THE TASK: Produce an exact copy of all the data below, dropping every image.

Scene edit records
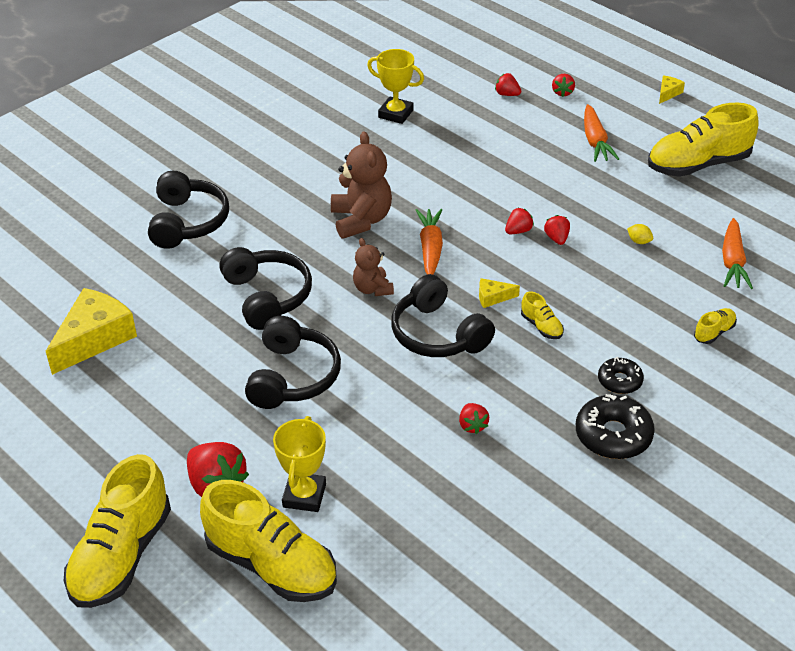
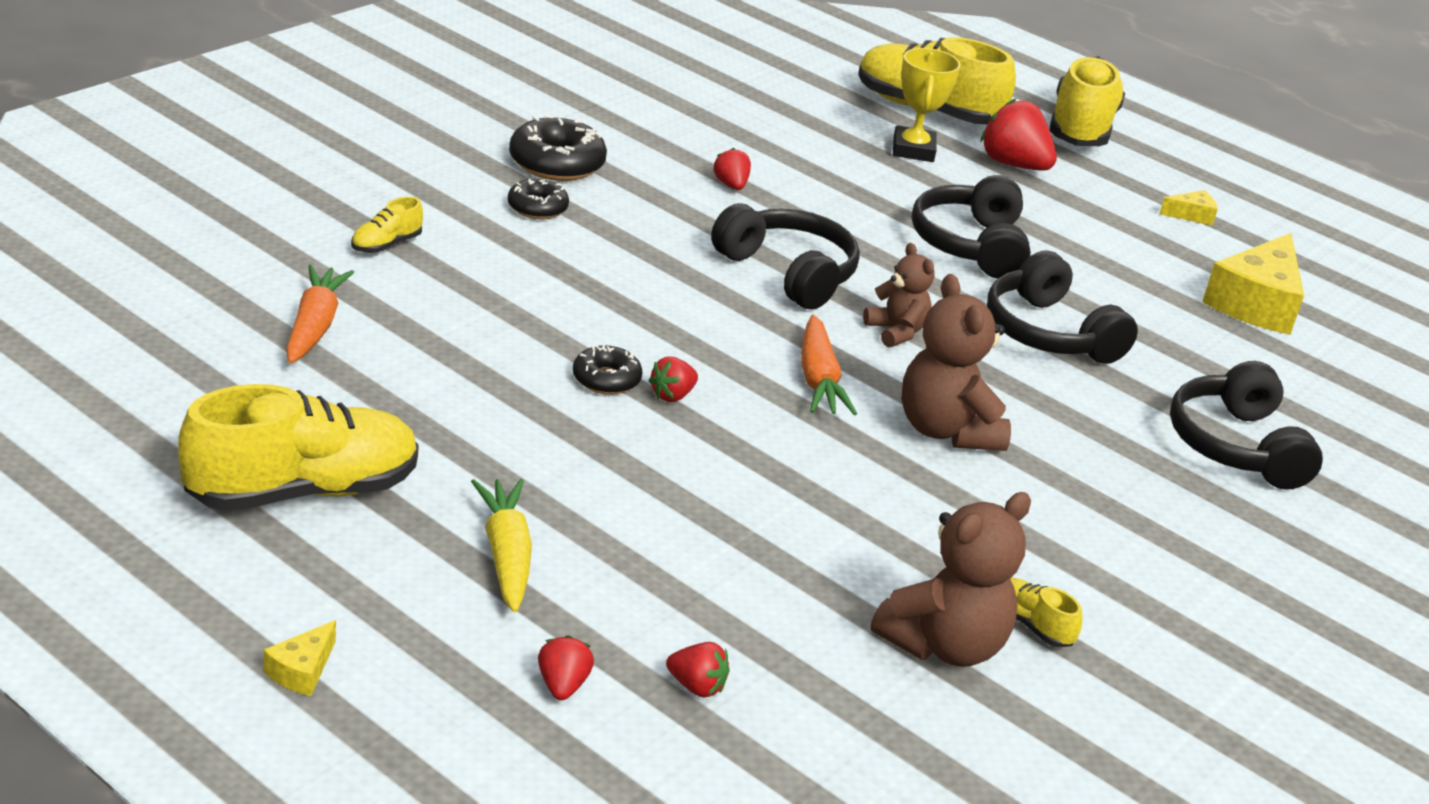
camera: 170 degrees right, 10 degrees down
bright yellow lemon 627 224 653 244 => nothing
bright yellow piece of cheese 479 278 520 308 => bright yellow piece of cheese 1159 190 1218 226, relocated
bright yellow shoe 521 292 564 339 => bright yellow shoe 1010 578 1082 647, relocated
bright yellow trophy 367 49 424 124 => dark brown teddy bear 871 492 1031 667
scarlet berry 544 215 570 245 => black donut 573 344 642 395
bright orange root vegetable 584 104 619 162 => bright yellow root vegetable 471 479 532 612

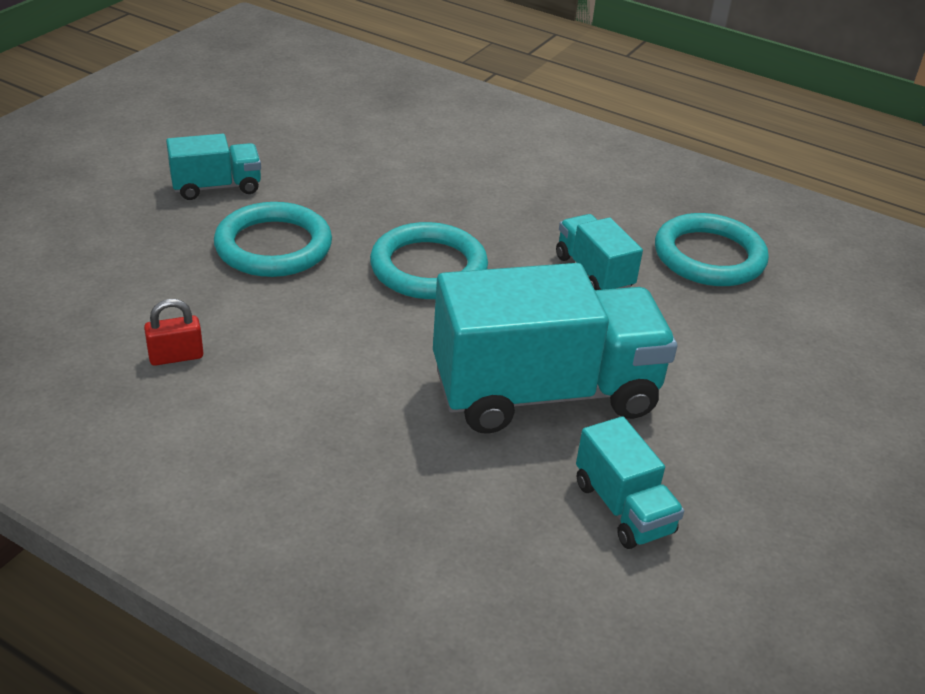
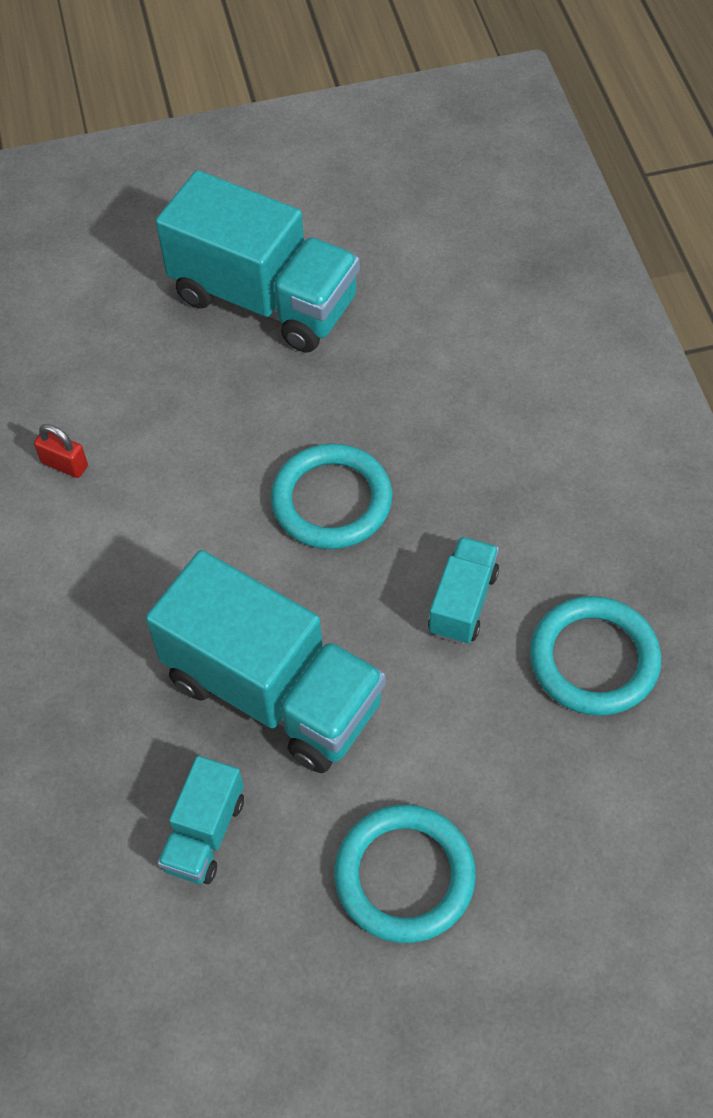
camera: 50 degrees right, 20 degrees up
turquoise hoop 214 202 332 277 => turquoise hoop 334 805 476 943, relocated
turquoise lorry 166 134 261 200 => turquoise lorry 156 170 360 353, x2.06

RESPONSE BOX:
camera: 170 degrees right, 10 degrees down
bright yellow lemon 627 224 653 244 => nothing
bright yellow piece of cheese 479 278 520 308 => bright yellow piece of cheese 1159 190 1218 226, relocated
bright yellow shoe 521 292 564 339 => bright yellow shoe 1010 578 1082 647, relocated
bright yellow trophy 367 49 424 124 => dark brown teddy bear 871 492 1031 667
scarlet berry 544 215 570 245 => black donut 573 344 642 395
bright orange root vegetable 584 104 619 162 => bright yellow root vegetable 471 479 532 612

camera: 50 degrees right, 20 degrees up
turquoise hoop 214 202 332 277 => turquoise hoop 334 805 476 943, relocated
turquoise lorry 166 134 261 200 => turquoise lorry 156 170 360 353, x2.06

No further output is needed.